*** TASK INPUT Section Begins ***

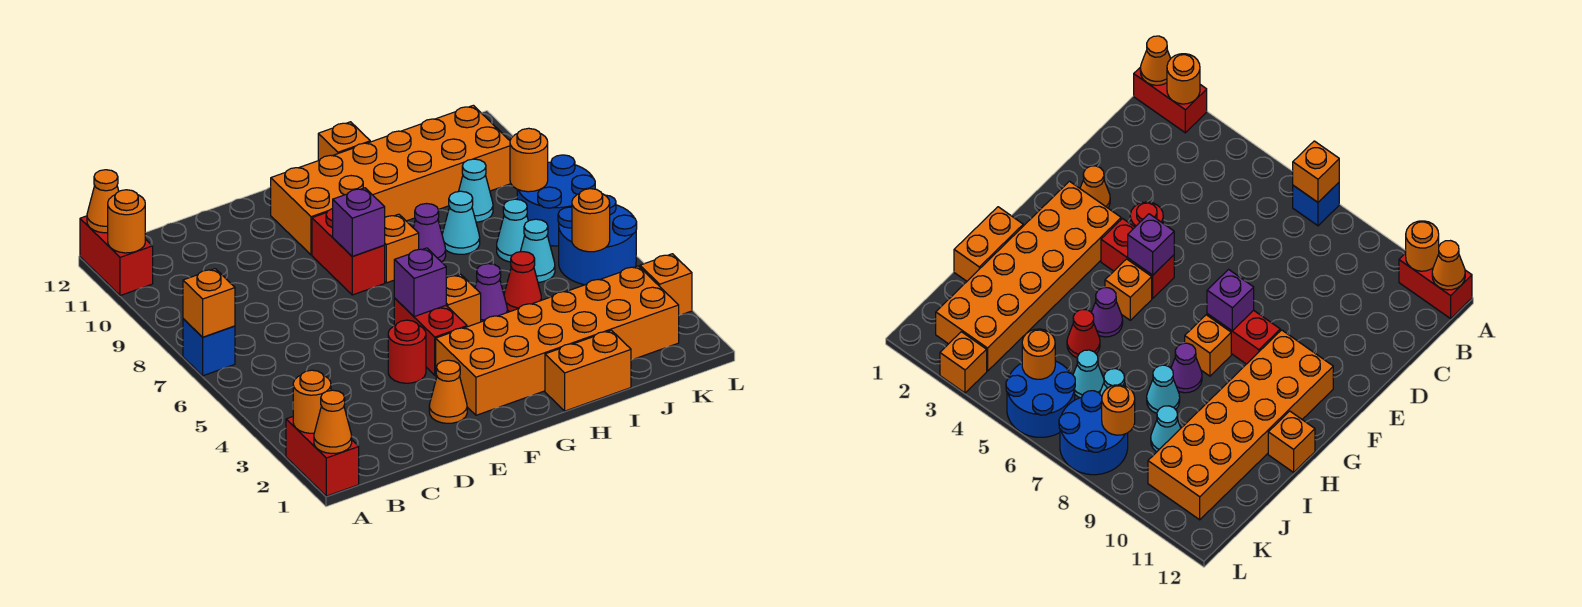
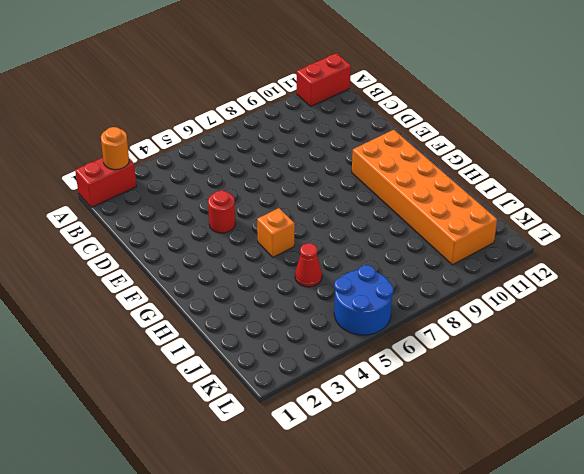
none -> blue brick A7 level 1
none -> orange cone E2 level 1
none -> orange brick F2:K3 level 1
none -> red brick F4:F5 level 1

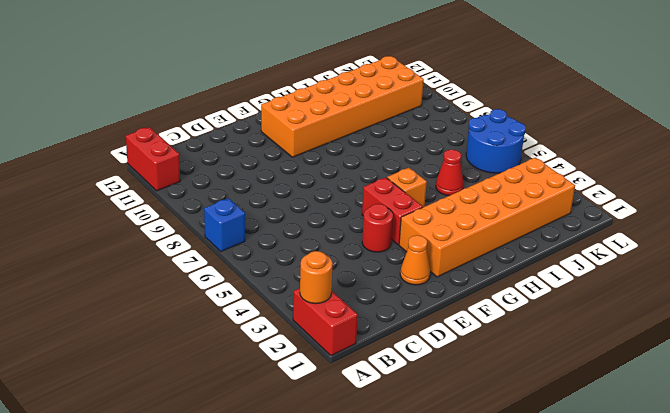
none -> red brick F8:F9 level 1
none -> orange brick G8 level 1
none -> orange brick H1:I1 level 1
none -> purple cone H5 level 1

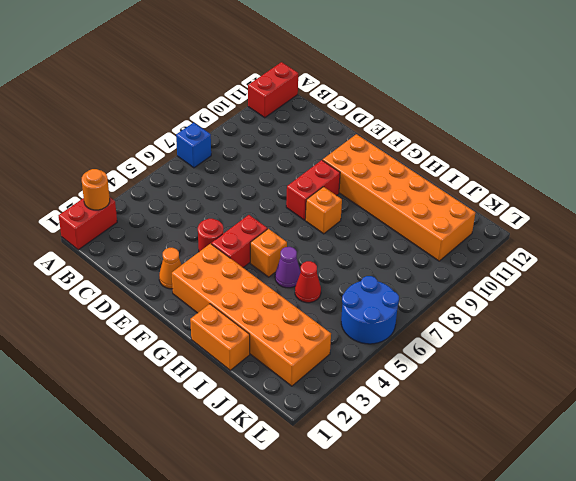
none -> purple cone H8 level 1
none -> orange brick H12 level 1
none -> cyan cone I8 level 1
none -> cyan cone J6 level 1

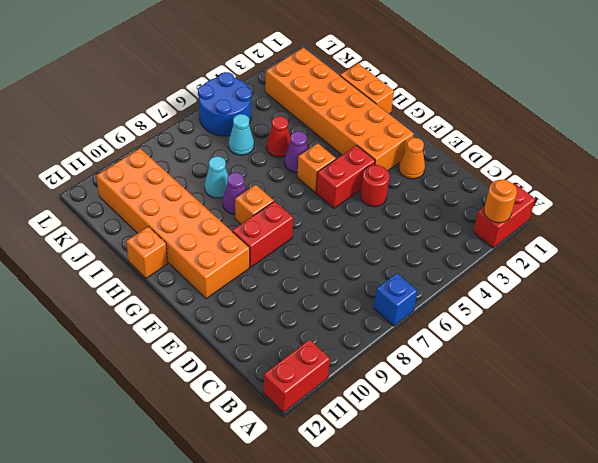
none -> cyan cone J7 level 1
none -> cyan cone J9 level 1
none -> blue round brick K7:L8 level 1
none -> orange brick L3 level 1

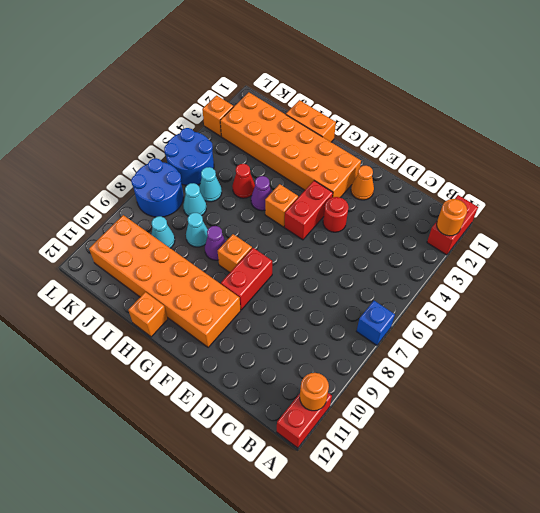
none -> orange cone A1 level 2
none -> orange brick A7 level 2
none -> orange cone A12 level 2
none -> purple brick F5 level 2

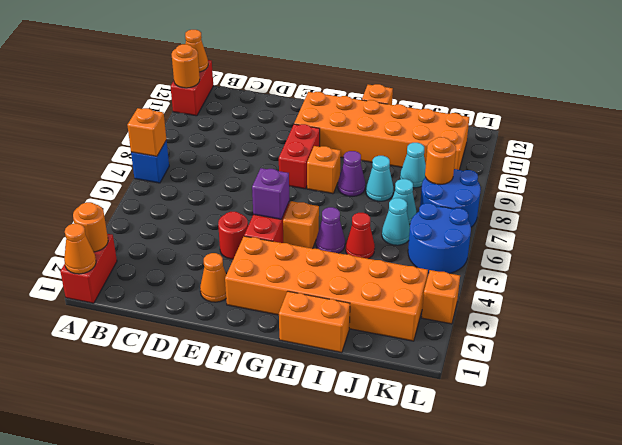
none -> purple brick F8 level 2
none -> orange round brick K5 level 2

*** TASK INPUT Section Ends ***
*** TASK INPUT Section Begins ***

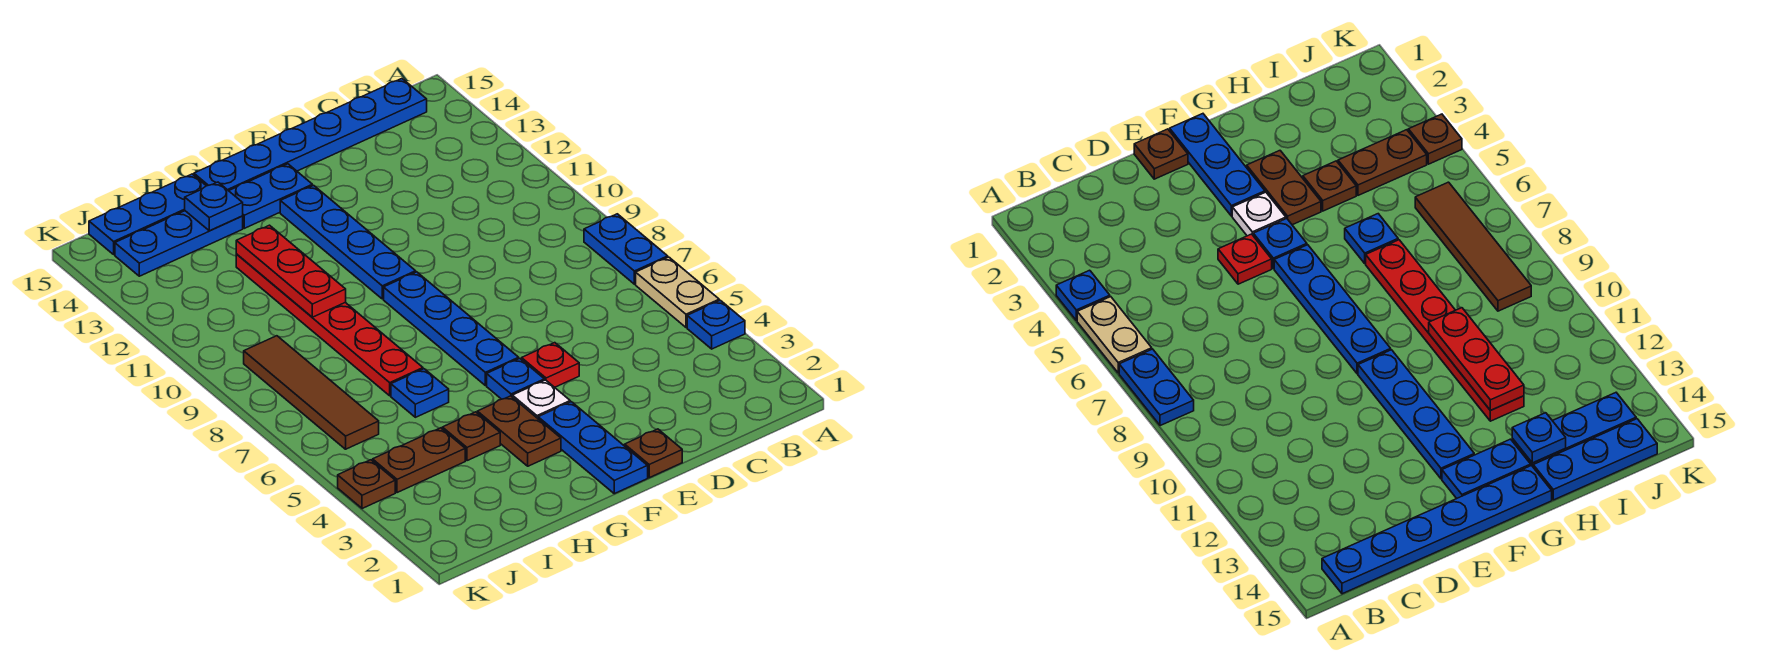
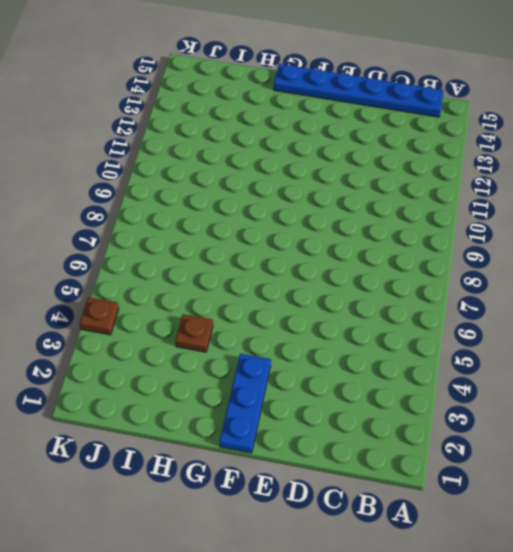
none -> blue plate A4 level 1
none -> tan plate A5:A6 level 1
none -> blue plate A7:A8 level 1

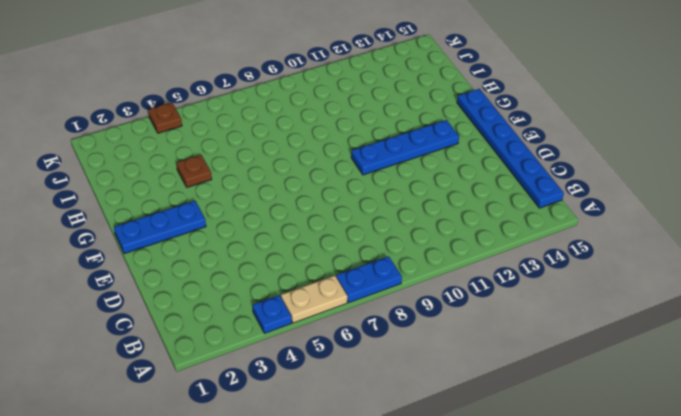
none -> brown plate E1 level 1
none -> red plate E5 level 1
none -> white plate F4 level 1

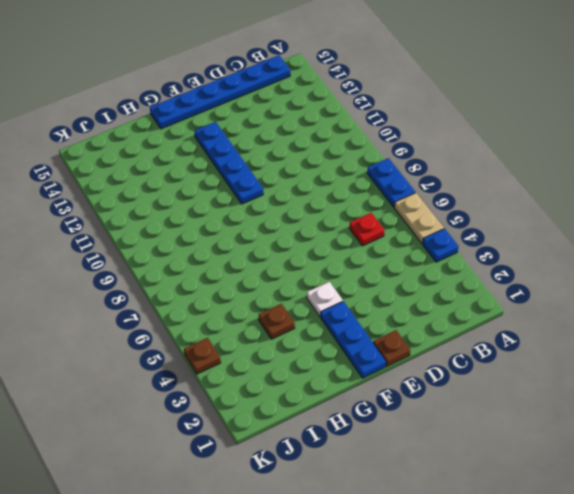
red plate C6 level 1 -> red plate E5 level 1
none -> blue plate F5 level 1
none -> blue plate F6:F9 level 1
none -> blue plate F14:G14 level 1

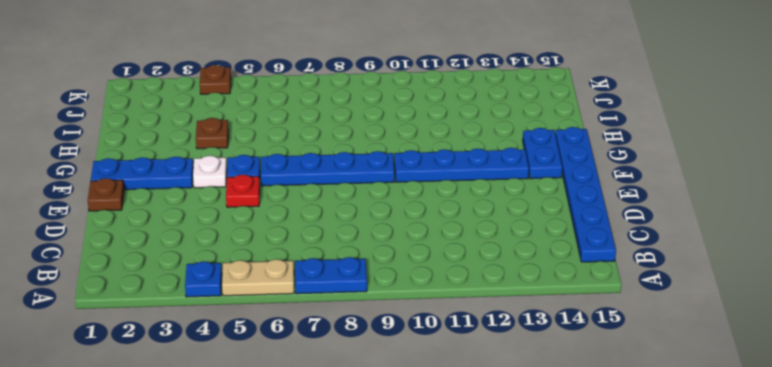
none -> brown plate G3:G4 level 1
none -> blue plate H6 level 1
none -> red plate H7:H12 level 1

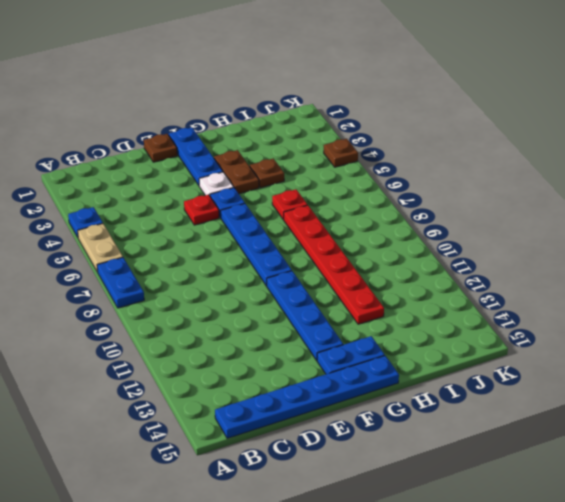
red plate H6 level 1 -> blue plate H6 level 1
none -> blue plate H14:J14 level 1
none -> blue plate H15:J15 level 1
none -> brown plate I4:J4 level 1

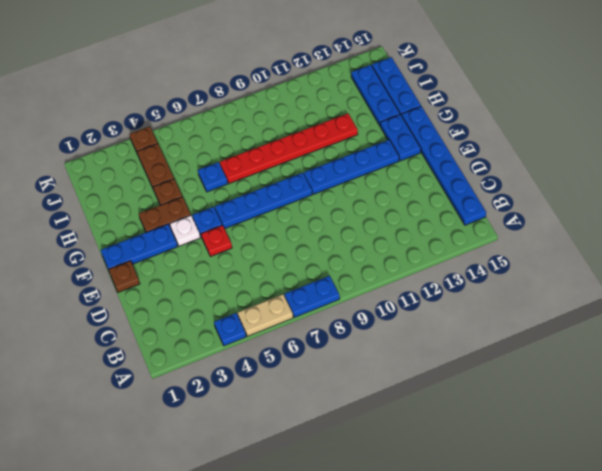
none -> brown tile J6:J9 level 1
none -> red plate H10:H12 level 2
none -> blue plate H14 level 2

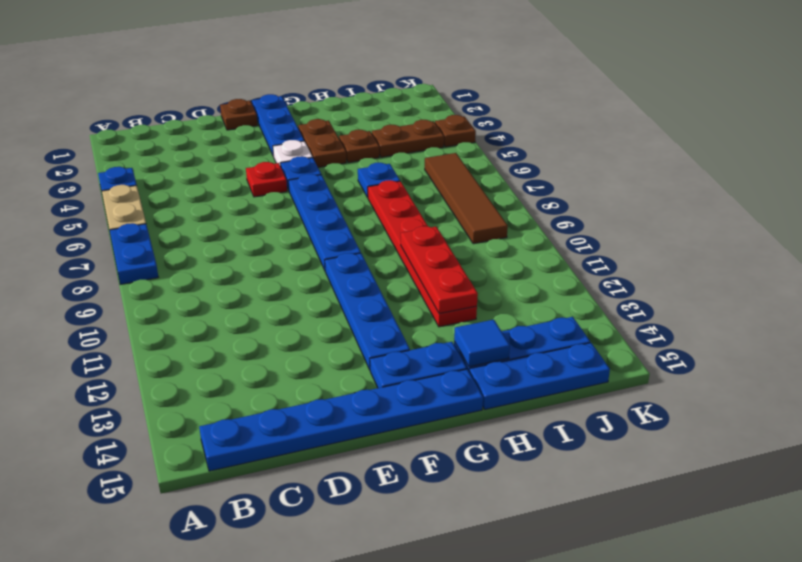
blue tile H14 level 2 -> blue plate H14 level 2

*** TASK INPUT Section Ends ***

(WORK REQUEST): Go through the records above, find each line with the string "cyan", and copy it.

(REPLY):
none -> cyan cone I8 level 1
none -> cyan cone J6 level 1
none -> cyan cone J7 level 1
none -> cyan cone J9 level 1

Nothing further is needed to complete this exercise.